Reproduce the rows below, beginning with the line containing "cyan line: rotated 72 degrees clockwise" and continuing through the line containing "red rectangle: moved 1 px right, 4 px up", and omit the pictures from your answer.
* start Rows *
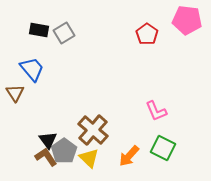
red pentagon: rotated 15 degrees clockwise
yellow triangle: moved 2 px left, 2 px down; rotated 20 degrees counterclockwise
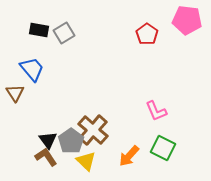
gray pentagon: moved 7 px right, 10 px up
yellow triangle: moved 3 px left, 3 px down
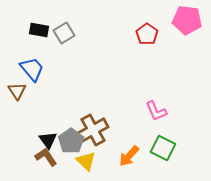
brown triangle: moved 2 px right, 2 px up
brown cross: rotated 20 degrees clockwise
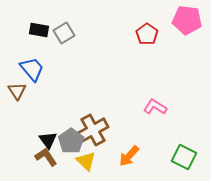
pink L-shape: moved 1 px left, 4 px up; rotated 145 degrees clockwise
green square: moved 21 px right, 9 px down
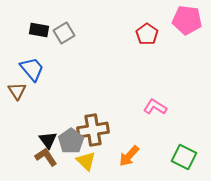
brown cross: rotated 20 degrees clockwise
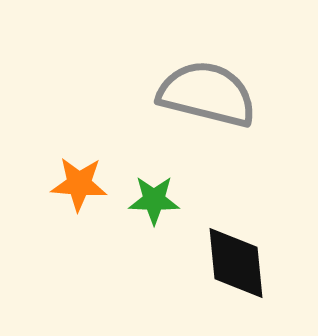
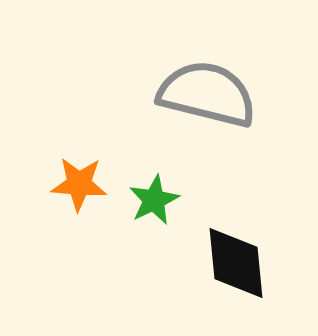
green star: rotated 27 degrees counterclockwise
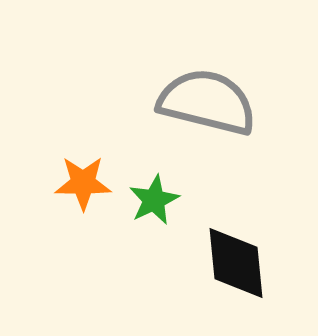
gray semicircle: moved 8 px down
orange star: moved 4 px right, 1 px up; rotated 4 degrees counterclockwise
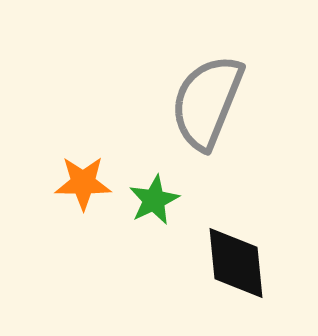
gray semicircle: rotated 82 degrees counterclockwise
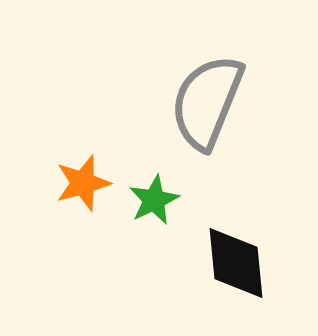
orange star: rotated 16 degrees counterclockwise
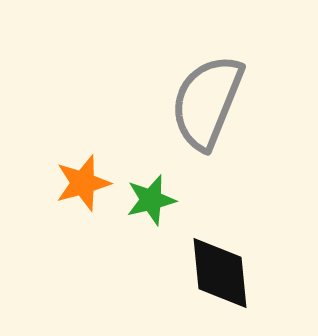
green star: moved 3 px left; rotated 12 degrees clockwise
black diamond: moved 16 px left, 10 px down
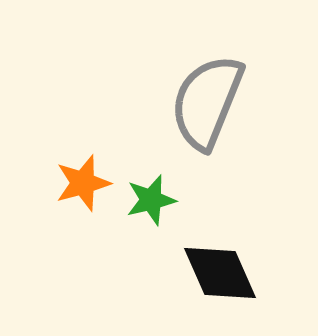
black diamond: rotated 18 degrees counterclockwise
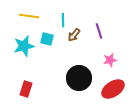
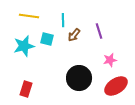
red ellipse: moved 3 px right, 3 px up
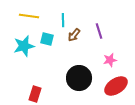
red rectangle: moved 9 px right, 5 px down
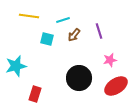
cyan line: rotated 72 degrees clockwise
cyan star: moved 8 px left, 20 px down
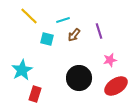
yellow line: rotated 36 degrees clockwise
cyan star: moved 6 px right, 4 px down; rotated 15 degrees counterclockwise
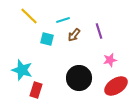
cyan star: rotated 25 degrees counterclockwise
red rectangle: moved 1 px right, 4 px up
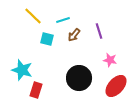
yellow line: moved 4 px right
pink star: rotated 24 degrees clockwise
red ellipse: rotated 15 degrees counterclockwise
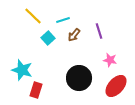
cyan square: moved 1 px right, 1 px up; rotated 32 degrees clockwise
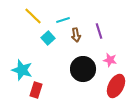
brown arrow: moved 2 px right; rotated 48 degrees counterclockwise
black circle: moved 4 px right, 9 px up
red ellipse: rotated 15 degrees counterclockwise
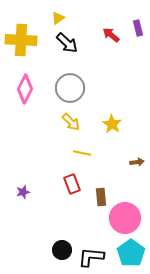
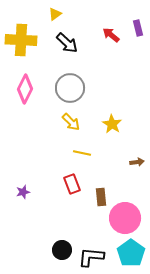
yellow triangle: moved 3 px left, 4 px up
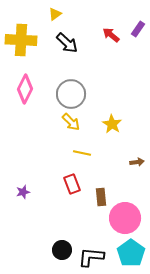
purple rectangle: moved 1 px down; rotated 49 degrees clockwise
gray circle: moved 1 px right, 6 px down
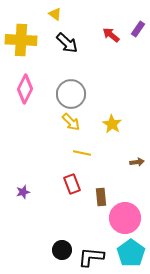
yellow triangle: rotated 48 degrees counterclockwise
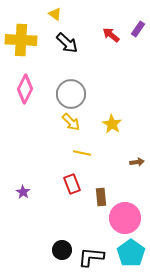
purple star: rotated 24 degrees counterclockwise
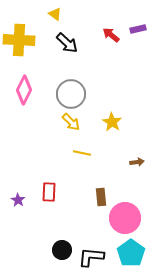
purple rectangle: rotated 42 degrees clockwise
yellow cross: moved 2 px left
pink diamond: moved 1 px left, 1 px down
yellow star: moved 2 px up
red rectangle: moved 23 px left, 8 px down; rotated 24 degrees clockwise
purple star: moved 5 px left, 8 px down
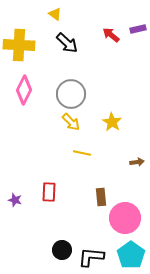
yellow cross: moved 5 px down
purple star: moved 3 px left; rotated 16 degrees counterclockwise
cyan pentagon: moved 2 px down
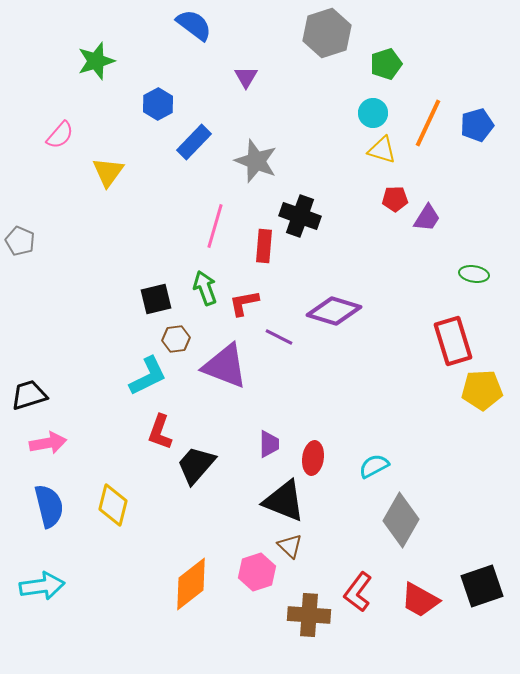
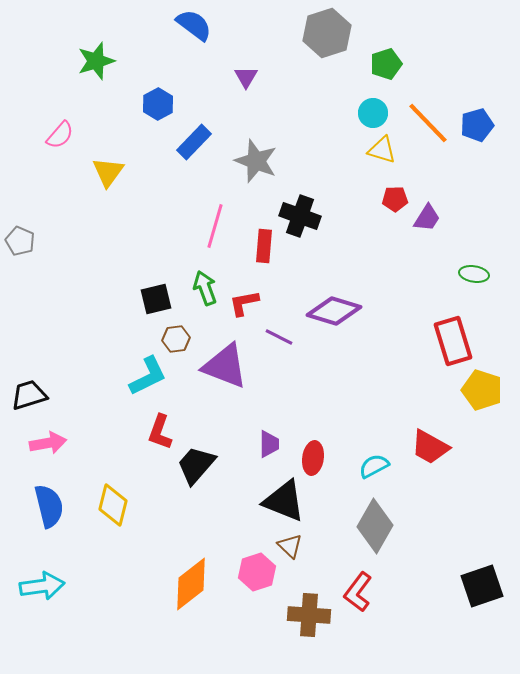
orange line at (428, 123): rotated 69 degrees counterclockwise
yellow pentagon at (482, 390): rotated 21 degrees clockwise
gray diamond at (401, 520): moved 26 px left, 6 px down
red trapezoid at (420, 600): moved 10 px right, 153 px up
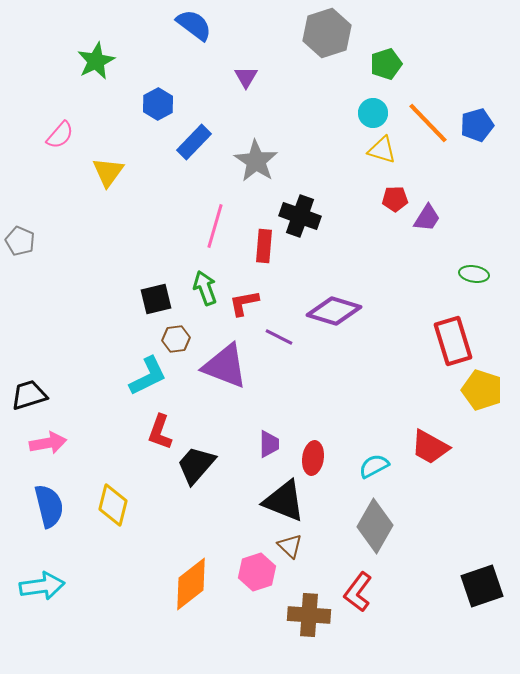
green star at (96, 61): rotated 9 degrees counterclockwise
gray star at (256, 161): rotated 12 degrees clockwise
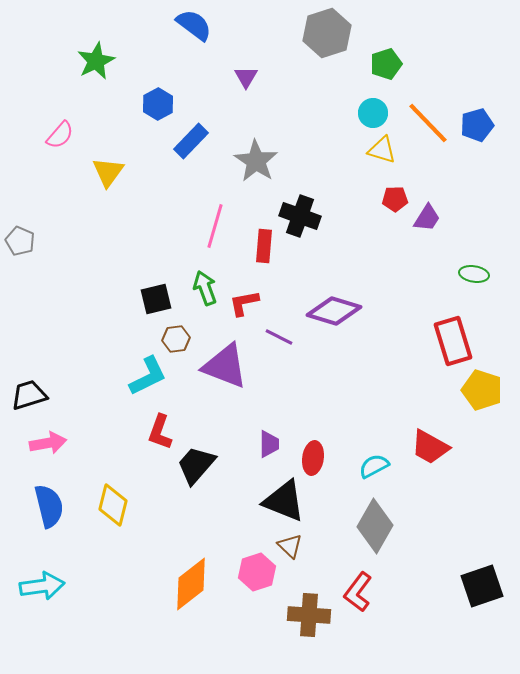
blue rectangle at (194, 142): moved 3 px left, 1 px up
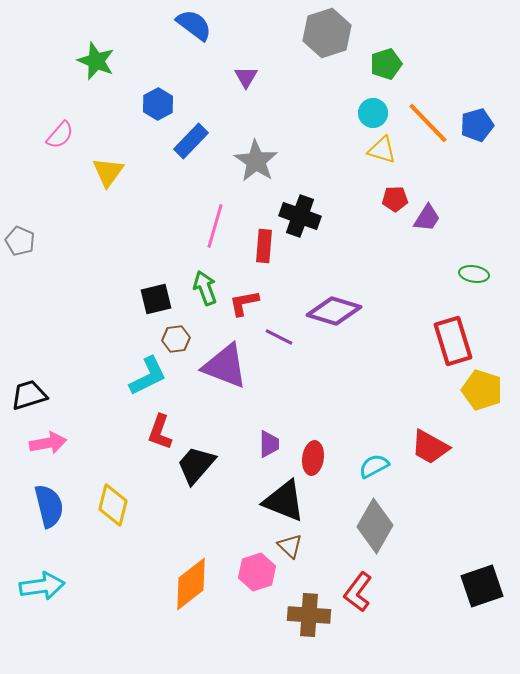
green star at (96, 61): rotated 24 degrees counterclockwise
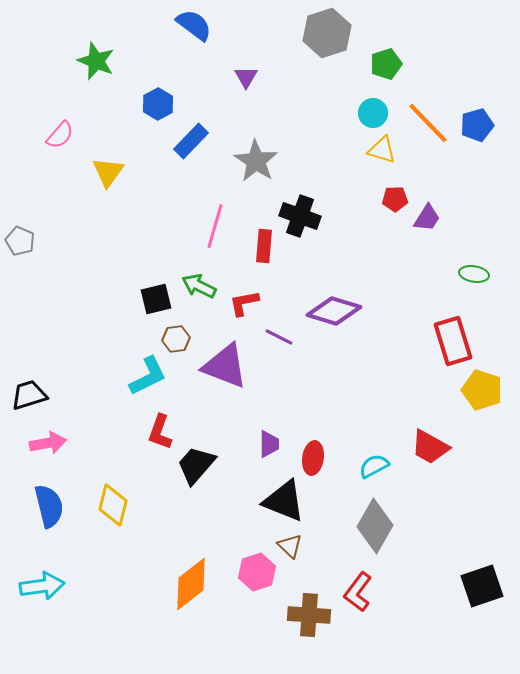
green arrow at (205, 288): moved 6 px left, 2 px up; rotated 44 degrees counterclockwise
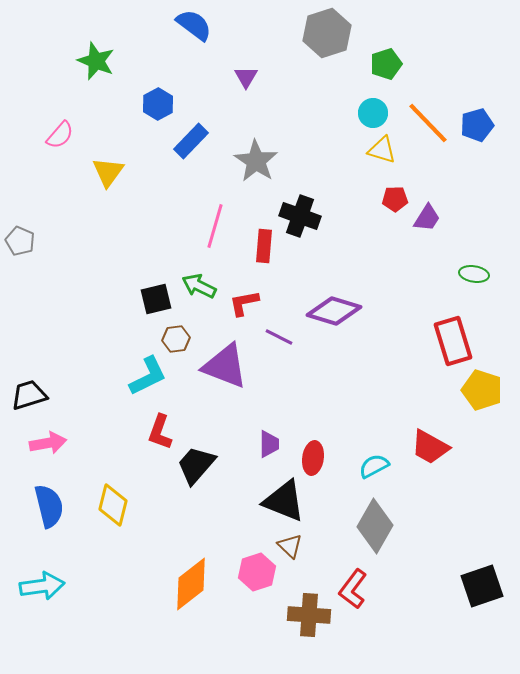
red L-shape at (358, 592): moved 5 px left, 3 px up
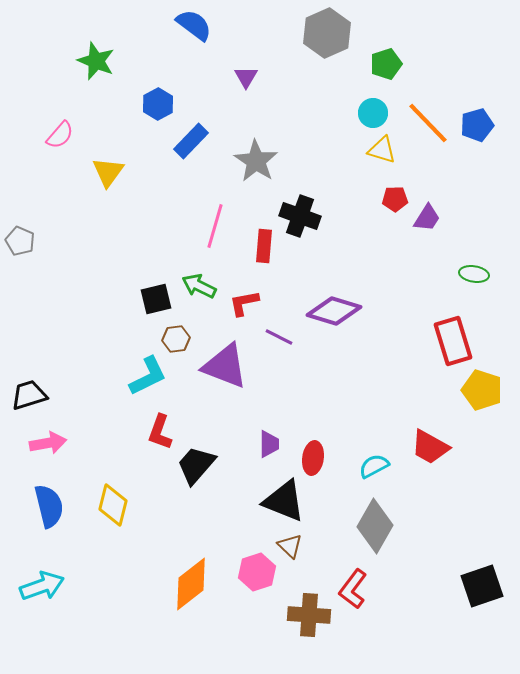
gray hexagon at (327, 33): rotated 6 degrees counterclockwise
cyan arrow at (42, 586): rotated 12 degrees counterclockwise
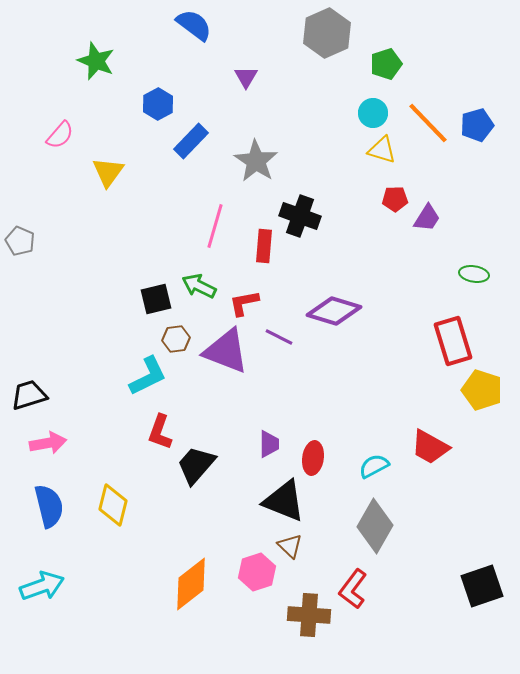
purple triangle at (225, 366): moved 1 px right, 15 px up
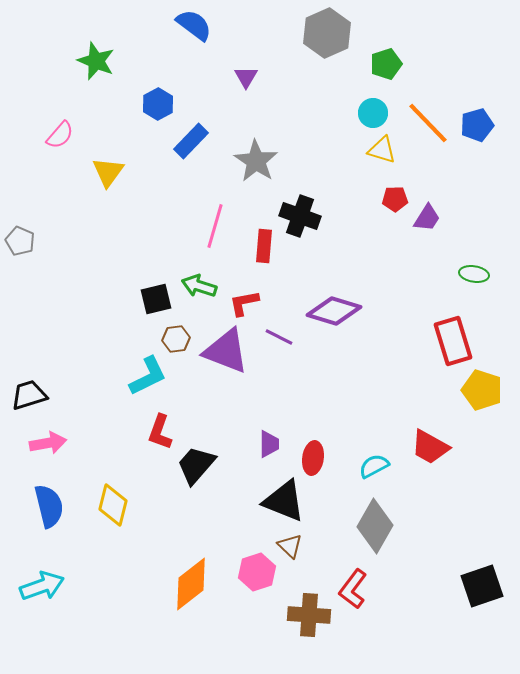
green arrow at (199, 286): rotated 8 degrees counterclockwise
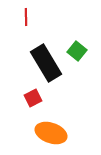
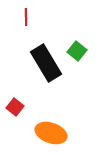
red square: moved 18 px left, 9 px down; rotated 24 degrees counterclockwise
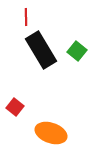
black rectangle: moved 5 px left, 13 px up
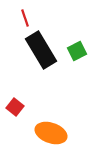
red line: moved 1 px left, 1 px down; rotated 18 degrees counterclockwise
green square: rotated 24 degrees clockwise
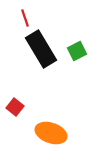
black rectangle: moved 1 px up
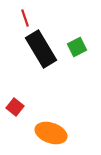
green square: moved 4 px up
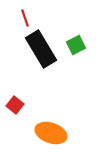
green square: moved 1 px left, 2 px up
red square: moved 2 px up
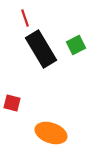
red square: moved 3 px left, 2 px up; rotated 24 degrees counterclockwise
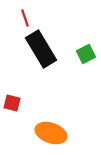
green square: moved 10 px right, 9 px down
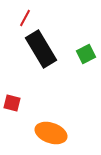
red line: rotated 48 degrees clockwise
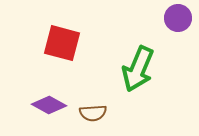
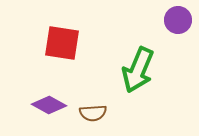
purple circle: moved 2 px down
red square: rotated 6 degrees counterclockwise
green arrow: moved 1 px down
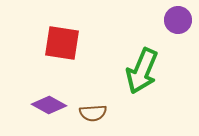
green arrow: moved 4 px right, 1 px down
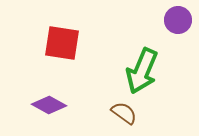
brown semicircle: moved 31 px right; rotated 140 degrees counterclockwise
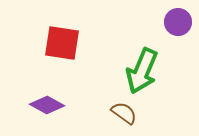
purple circle: moved 2 px down
purple diamond: moved 2 px left
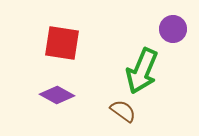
purple circle: moved 5 px left, 7 px down
purple diamond: moved 10 px right, 10 px up
brown semicircle: moved 1 px left, 2 px up
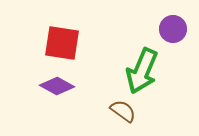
purple diamond: moved 9 px up
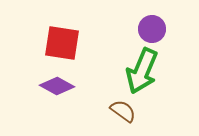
purple circle: moved 21 px left
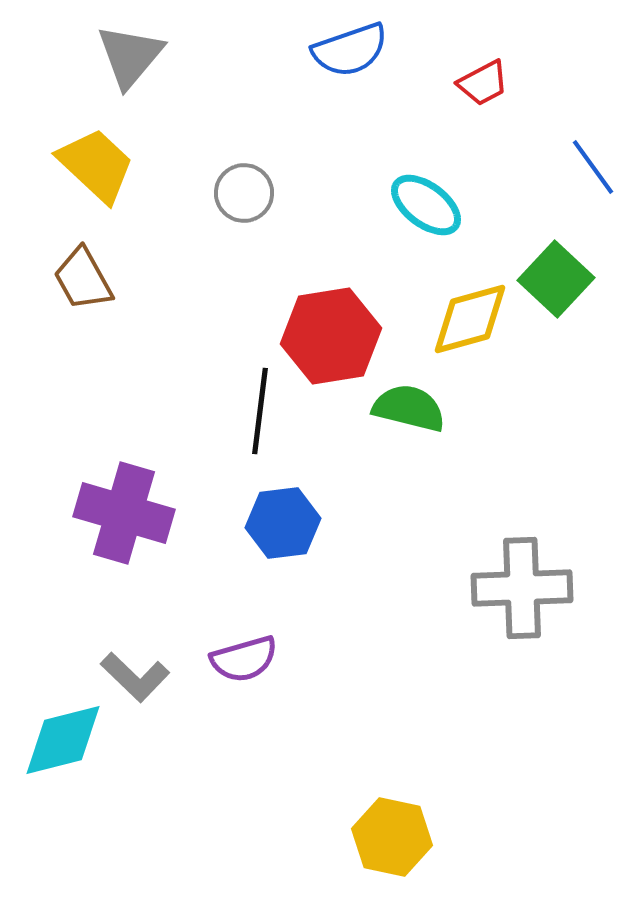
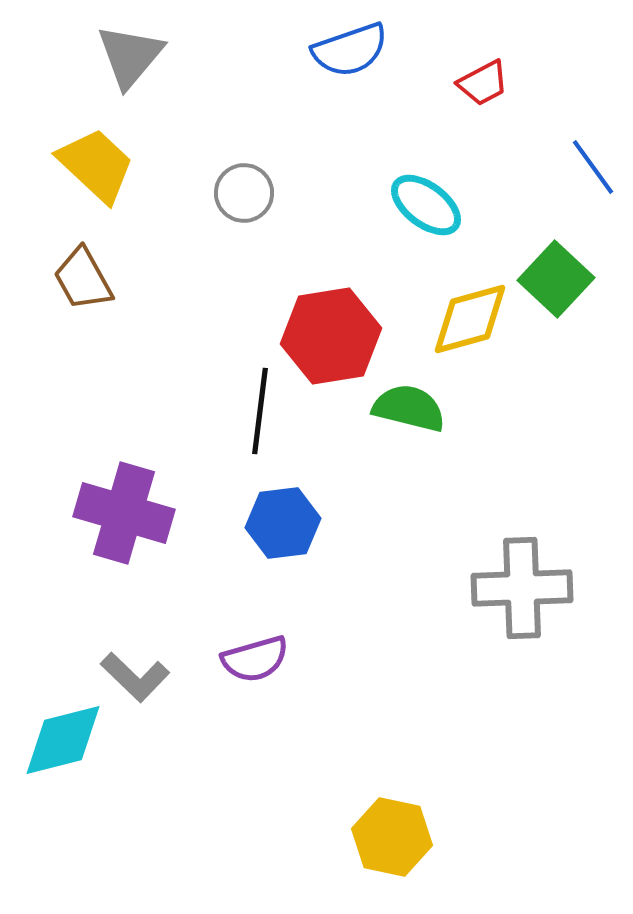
purple semicircle: moved 11 px right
* end Rows *
**Task answer:**
cyan line: rotated 72 degrees clockwise
cyan star: moved 8 px left, 20 px down
yellow line: rotated 36 degrees clockwise
cyan star: moved 6 px right, 4 px down; rotated 15 degrees counterclockwise
cyan star: rotated 25 degrees counterclockwise
red rectangle: moved 1 px right, 4 px up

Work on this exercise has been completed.